◆ INSTRUCTIONS TO FOLLOW ◆
Below are lines of records; copy exactly those from the one containing "none -> lime brick H7:H8 level 1" through the one containing "none -> purple brick L6 level 1", leaving the pictures behind.

(Object transformation records)
▼

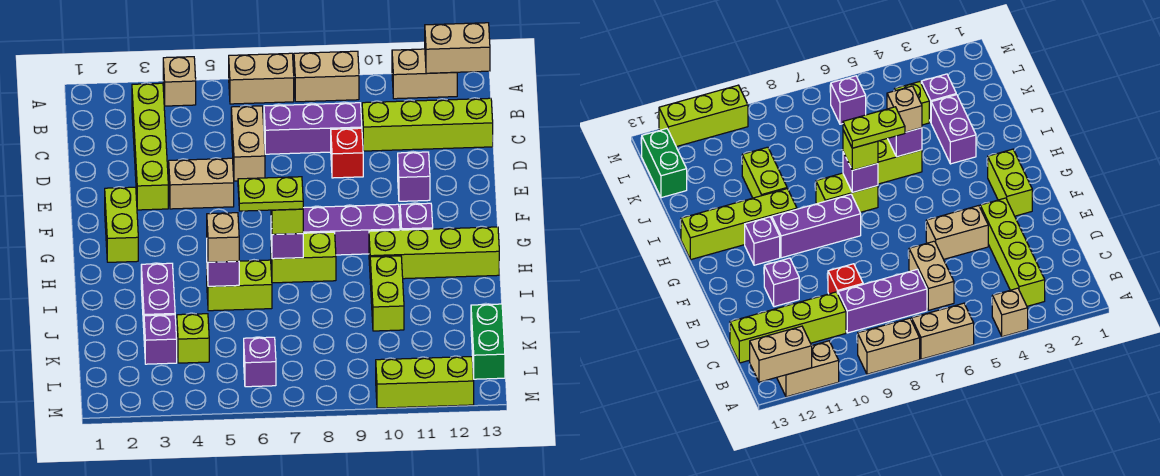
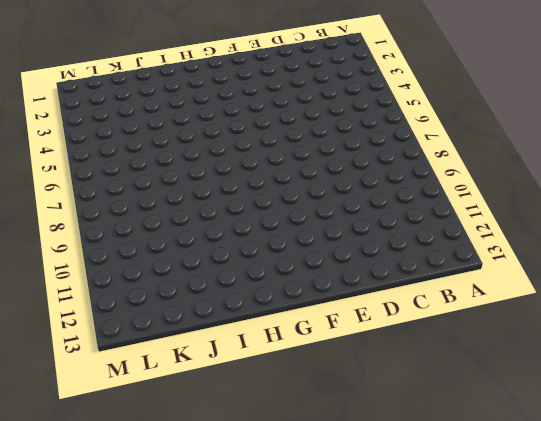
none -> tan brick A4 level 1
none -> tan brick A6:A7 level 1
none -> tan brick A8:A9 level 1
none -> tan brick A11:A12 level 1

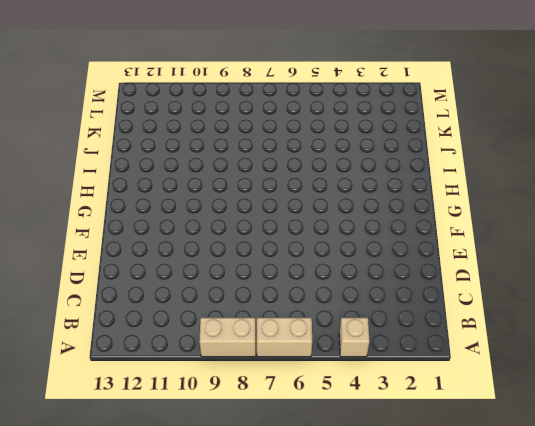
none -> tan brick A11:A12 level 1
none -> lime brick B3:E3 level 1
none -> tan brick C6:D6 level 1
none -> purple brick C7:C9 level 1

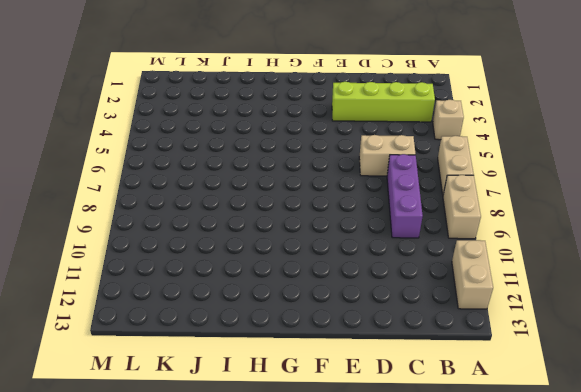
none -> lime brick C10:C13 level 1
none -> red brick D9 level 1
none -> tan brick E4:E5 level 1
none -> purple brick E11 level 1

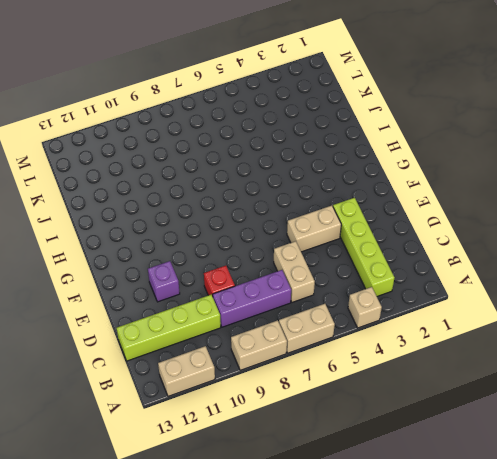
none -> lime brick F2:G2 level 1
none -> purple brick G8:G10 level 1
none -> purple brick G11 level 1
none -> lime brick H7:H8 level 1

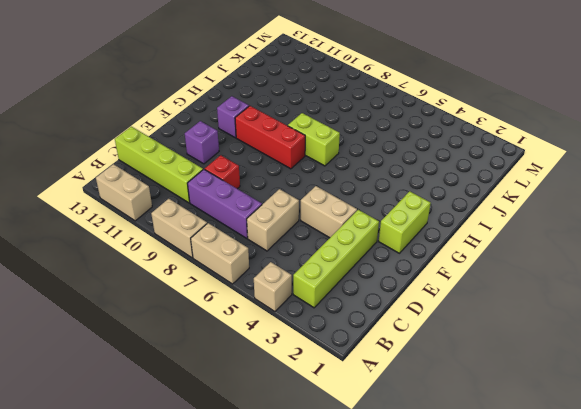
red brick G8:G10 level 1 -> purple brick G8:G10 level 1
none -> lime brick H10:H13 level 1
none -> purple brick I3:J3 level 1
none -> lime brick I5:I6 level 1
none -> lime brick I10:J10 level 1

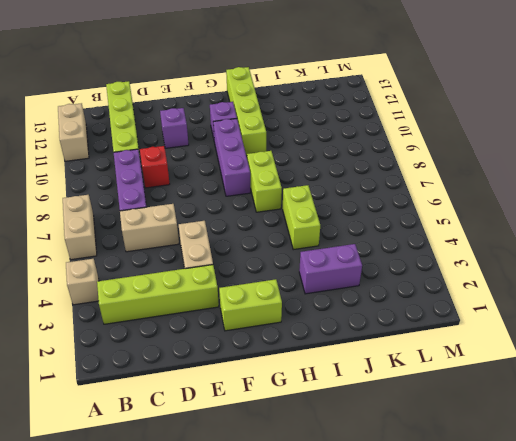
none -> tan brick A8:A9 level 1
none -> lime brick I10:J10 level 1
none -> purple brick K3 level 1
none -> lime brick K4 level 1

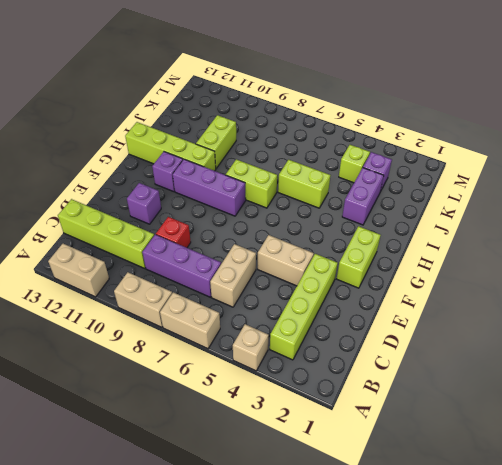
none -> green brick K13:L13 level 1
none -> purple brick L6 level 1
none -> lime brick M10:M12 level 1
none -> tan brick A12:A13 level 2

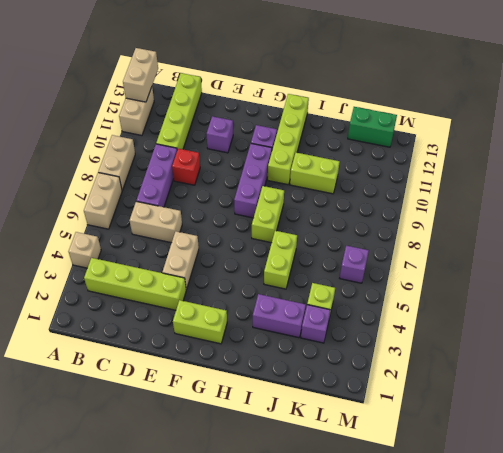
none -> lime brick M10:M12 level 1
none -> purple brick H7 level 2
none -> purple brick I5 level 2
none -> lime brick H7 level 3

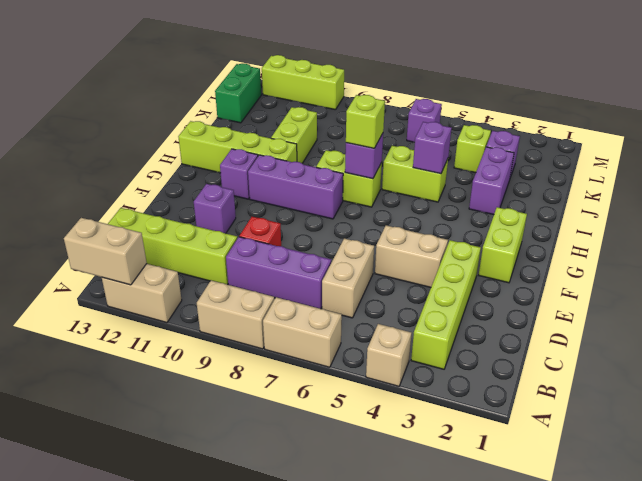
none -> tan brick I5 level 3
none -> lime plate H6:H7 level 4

▲
▼

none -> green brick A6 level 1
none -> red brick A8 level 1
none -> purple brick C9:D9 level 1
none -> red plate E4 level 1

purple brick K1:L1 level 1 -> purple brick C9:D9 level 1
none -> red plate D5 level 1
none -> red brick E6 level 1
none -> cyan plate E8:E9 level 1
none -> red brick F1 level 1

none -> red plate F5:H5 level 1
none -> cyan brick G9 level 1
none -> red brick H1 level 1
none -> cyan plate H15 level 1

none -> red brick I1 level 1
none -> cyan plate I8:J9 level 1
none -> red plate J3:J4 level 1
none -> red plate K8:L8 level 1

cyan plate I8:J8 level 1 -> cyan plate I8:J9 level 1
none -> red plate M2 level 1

▲
▼

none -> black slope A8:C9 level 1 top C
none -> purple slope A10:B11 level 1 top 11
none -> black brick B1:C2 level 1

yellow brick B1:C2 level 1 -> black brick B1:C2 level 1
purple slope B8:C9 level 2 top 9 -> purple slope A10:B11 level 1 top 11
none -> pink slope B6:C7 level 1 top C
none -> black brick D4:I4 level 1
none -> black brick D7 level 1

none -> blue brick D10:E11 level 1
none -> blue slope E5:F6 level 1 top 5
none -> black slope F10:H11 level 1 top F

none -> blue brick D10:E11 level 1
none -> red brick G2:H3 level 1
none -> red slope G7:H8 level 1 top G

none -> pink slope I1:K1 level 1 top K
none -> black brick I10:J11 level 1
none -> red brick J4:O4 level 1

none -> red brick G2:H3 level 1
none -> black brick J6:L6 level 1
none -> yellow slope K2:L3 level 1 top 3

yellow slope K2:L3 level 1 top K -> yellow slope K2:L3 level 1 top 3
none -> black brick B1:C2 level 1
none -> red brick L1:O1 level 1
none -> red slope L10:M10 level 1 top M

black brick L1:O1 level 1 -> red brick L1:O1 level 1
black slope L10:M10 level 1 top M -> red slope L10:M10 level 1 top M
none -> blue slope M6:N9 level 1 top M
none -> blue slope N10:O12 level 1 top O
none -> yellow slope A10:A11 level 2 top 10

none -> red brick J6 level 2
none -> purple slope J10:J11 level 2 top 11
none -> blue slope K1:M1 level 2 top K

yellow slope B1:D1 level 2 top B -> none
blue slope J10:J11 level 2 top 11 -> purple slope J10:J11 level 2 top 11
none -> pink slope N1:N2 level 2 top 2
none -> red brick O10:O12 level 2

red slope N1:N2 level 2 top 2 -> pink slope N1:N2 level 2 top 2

▲

◆ WRITTEN RESPONSE ◆
none -> lime brick H7:H8 level 1

red brick G8:G10 level 1 -> purple brick G8:G10 level 1
none -> lime brick H10:H13 level 1
none -> purple brick I3:J3 level 1
none -> lime brick I5:I6 level 1
none -> lime brick I10:J10 level 1

none -> tan brick A8:A9 level 1
none -> lime brick I10:J10 level 1
none -> purple brick K3 level 1
none -> lime brick K4 level 1

none -> green brick K13:L13 level 1
none -> purple brick L6 level 1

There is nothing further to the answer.